### What is required
Repeat each entry below exactly.

### Data for this task
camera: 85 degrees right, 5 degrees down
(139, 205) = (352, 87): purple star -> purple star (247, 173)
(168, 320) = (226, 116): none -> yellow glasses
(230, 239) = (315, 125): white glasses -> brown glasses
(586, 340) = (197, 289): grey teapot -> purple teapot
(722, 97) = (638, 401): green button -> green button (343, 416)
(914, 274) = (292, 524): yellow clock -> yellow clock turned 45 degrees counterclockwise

### Result of this task
camera: 85 degrees right, 5 degrees down
(139, 205) = (352, 87): purple star -> purple star (247, 173)
(168, 320) = (226, 116): none -> yellow glasses
(230, 239) = (315, 125): white glasses -> brown glasses
(586, 340) = (197, 289): grey teapot -> purple teapot
(722, 97) = (638, 401): green button -> green button (343, 416)
(914, 274) = (292, 524): yellow clock -> yellow clock turned 45 degrees counterclockwise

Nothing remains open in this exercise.